- _Try it_
Copy each line in the data that includes the word "white".

Object state change records
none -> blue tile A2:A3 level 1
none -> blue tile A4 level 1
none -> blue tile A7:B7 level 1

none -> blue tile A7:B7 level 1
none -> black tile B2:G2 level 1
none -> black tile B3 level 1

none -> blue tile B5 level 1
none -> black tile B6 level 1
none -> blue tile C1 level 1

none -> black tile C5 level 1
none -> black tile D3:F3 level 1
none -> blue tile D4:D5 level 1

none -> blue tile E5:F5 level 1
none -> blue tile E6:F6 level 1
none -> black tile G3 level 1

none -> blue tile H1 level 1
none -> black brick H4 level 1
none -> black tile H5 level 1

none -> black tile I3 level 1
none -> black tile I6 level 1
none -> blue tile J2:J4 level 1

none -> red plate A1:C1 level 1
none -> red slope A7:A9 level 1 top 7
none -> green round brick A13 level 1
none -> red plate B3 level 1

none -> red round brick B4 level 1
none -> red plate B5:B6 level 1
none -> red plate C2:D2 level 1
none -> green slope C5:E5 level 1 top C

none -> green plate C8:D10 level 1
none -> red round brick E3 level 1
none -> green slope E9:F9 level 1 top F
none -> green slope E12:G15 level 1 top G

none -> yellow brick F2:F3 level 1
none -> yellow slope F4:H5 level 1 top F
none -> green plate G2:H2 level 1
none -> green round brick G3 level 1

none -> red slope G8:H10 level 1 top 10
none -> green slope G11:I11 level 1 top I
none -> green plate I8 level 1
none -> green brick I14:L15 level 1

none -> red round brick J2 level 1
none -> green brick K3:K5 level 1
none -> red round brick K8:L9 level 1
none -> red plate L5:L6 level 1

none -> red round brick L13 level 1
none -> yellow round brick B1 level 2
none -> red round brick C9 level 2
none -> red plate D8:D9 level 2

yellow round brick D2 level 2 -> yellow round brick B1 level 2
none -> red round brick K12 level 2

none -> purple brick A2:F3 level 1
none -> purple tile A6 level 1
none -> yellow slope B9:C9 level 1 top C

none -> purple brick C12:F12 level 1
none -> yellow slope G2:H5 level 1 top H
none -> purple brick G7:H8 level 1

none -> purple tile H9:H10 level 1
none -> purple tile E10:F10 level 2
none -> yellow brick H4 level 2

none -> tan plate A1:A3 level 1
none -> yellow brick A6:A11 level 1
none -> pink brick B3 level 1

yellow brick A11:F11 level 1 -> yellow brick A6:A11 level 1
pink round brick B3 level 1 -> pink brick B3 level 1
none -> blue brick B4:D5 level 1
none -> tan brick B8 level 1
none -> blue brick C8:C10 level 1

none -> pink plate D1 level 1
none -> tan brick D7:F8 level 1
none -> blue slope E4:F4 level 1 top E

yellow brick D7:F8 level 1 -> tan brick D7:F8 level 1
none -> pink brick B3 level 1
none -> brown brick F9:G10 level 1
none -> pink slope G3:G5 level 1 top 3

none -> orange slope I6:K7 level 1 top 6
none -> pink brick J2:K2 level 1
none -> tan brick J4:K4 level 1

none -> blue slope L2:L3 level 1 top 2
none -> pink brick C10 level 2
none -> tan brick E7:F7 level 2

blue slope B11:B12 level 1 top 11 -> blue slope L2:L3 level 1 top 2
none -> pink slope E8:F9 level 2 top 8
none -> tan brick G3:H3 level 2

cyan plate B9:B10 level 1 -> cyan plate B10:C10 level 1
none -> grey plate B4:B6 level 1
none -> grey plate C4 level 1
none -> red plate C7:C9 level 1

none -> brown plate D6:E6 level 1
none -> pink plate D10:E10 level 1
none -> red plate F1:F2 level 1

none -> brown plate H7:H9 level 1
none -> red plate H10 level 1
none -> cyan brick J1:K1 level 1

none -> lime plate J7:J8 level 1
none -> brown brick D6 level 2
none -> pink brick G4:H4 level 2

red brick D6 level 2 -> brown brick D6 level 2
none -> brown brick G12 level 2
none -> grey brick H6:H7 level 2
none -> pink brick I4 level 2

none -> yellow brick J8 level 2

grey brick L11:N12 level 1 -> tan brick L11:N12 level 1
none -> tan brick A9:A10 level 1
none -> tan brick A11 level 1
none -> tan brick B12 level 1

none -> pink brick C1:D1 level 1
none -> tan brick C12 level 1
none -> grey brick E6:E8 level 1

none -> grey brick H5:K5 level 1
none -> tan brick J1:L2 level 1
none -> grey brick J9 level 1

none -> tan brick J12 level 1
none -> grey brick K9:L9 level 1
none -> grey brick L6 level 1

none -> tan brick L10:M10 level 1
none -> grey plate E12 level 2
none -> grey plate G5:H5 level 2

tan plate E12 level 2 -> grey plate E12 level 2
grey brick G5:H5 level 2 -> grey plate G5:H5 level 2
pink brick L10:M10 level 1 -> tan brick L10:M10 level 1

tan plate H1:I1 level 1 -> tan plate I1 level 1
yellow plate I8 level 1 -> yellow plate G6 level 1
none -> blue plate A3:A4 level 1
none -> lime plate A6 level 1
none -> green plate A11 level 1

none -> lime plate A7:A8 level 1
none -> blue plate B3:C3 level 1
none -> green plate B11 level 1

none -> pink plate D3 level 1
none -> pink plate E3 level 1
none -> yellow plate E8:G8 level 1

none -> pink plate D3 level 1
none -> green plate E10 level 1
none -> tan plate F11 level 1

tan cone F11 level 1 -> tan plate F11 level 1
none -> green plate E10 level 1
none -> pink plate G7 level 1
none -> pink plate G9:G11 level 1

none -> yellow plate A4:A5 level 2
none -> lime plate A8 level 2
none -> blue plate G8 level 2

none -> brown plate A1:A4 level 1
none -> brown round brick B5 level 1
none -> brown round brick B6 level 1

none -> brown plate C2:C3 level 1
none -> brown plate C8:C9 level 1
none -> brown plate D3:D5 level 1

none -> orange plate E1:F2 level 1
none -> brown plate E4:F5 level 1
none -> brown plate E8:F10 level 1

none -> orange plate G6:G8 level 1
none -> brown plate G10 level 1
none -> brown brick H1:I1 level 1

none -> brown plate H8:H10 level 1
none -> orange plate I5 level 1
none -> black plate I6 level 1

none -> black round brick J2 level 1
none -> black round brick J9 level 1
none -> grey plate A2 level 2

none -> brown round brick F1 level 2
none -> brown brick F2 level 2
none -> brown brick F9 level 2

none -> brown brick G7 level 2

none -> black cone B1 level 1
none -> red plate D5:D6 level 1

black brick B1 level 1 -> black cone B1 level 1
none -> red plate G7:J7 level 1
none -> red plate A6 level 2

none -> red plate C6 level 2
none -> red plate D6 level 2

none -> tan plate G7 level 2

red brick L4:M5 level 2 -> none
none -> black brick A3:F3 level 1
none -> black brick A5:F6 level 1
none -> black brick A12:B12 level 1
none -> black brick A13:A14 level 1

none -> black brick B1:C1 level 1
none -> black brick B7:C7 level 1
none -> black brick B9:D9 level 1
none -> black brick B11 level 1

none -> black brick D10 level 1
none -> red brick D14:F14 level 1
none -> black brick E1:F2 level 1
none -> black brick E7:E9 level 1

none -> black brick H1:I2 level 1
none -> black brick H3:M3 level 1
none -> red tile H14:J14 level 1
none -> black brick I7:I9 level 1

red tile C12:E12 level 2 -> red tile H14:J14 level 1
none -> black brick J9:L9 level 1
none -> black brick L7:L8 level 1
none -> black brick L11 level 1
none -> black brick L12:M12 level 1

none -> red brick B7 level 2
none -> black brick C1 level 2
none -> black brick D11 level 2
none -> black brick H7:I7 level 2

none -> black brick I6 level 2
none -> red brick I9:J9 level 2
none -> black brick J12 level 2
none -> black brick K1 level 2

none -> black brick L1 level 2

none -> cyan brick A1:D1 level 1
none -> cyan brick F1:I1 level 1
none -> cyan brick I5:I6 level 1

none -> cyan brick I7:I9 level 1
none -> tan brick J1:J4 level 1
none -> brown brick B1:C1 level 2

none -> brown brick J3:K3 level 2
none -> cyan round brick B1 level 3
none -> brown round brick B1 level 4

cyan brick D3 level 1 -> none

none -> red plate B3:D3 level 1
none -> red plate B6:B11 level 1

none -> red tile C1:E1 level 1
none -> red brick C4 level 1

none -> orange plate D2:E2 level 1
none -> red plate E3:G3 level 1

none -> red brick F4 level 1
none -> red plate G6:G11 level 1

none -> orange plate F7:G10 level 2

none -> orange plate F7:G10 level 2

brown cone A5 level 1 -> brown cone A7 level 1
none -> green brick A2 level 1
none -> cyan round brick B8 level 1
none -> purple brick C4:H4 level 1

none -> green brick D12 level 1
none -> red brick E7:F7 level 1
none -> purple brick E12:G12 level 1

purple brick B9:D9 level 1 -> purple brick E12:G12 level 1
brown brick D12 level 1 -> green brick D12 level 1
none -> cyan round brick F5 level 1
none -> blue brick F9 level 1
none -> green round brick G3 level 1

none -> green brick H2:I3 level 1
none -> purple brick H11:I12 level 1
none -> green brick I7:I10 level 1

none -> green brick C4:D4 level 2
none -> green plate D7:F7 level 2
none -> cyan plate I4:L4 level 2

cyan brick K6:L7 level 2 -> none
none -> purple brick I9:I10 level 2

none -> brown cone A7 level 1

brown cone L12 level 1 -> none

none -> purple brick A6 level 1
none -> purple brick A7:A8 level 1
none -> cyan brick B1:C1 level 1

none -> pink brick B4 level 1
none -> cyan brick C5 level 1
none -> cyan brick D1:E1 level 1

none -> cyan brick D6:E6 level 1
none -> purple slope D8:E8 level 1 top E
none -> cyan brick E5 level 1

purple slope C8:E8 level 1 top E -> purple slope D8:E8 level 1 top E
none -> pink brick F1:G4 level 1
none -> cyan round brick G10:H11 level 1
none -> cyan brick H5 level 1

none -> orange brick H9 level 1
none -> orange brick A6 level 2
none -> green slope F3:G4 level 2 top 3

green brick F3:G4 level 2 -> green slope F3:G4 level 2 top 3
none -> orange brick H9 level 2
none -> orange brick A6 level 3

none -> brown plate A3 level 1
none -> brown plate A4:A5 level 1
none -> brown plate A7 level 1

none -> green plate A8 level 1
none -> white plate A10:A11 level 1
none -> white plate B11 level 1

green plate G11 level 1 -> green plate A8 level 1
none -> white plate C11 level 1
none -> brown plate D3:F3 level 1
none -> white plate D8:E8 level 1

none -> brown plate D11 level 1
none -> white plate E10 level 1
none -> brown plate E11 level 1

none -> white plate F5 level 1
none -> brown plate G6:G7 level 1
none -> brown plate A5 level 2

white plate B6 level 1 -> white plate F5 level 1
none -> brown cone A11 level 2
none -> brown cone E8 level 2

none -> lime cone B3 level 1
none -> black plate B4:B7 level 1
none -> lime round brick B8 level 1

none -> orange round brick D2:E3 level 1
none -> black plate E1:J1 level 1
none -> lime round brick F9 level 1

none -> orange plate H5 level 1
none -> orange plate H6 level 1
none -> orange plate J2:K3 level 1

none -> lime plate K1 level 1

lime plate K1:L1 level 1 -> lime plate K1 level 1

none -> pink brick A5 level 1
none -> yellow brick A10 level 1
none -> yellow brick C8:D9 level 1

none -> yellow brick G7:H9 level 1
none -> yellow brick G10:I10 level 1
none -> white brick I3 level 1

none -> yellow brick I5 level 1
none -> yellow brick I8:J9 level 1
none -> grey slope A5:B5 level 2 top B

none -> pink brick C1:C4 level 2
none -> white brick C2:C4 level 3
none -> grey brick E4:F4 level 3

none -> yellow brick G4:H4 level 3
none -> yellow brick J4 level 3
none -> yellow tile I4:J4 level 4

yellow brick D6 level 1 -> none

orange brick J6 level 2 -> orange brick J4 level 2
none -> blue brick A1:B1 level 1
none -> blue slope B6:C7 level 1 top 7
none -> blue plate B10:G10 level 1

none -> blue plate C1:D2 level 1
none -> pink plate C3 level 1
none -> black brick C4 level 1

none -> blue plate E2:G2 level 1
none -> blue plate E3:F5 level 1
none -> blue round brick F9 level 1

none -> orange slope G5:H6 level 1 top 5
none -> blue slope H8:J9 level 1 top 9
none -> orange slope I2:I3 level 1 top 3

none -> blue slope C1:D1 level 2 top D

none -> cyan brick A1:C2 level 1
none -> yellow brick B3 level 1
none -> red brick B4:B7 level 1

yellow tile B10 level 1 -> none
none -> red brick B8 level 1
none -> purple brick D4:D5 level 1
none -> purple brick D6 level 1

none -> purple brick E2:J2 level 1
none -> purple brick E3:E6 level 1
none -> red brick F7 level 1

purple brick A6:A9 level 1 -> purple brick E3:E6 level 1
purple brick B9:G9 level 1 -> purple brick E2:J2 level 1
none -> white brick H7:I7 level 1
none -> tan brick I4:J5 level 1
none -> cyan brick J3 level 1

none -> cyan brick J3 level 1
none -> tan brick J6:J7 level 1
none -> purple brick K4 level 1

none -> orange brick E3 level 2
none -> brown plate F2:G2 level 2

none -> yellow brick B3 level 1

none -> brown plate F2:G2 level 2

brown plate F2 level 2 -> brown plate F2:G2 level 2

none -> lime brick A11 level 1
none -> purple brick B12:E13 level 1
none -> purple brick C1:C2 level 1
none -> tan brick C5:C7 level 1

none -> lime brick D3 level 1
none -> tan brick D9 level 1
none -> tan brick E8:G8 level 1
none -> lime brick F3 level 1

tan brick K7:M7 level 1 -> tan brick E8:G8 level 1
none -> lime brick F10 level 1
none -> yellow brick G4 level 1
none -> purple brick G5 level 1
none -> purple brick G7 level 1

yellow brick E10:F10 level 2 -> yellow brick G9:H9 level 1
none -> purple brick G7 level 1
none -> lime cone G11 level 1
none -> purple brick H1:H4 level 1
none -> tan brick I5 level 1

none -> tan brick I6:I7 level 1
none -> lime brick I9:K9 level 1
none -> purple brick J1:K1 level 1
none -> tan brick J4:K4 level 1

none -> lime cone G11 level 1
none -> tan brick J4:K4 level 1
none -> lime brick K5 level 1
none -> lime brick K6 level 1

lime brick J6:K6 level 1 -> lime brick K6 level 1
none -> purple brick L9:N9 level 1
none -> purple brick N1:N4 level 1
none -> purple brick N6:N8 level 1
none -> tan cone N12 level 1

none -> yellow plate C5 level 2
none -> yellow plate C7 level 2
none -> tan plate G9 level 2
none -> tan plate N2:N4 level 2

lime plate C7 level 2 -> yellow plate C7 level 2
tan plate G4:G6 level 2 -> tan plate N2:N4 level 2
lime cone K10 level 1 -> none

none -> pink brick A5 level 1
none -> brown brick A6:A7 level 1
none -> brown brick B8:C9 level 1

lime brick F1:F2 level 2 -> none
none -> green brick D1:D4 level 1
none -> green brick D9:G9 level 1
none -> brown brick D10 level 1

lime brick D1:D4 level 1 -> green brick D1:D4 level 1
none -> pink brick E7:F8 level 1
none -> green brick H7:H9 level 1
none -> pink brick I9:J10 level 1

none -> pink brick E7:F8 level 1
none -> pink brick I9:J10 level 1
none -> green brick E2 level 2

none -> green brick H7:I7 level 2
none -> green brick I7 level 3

- _Result of the exercise_
none -> white plate A10:A11 level 1
none -> white plate B11 level 1
none -> white plate C11 level 1
none -> white plate D8:E8 level 1
none -> white plate E10 level 1
none -> white plate F5 level 1
white plate B6 level 1 -> white plate F5 level 1
none -> white brick I3 level 1
none -> white brick C2:C4 level 3
none -> white brick H7:I7 level 1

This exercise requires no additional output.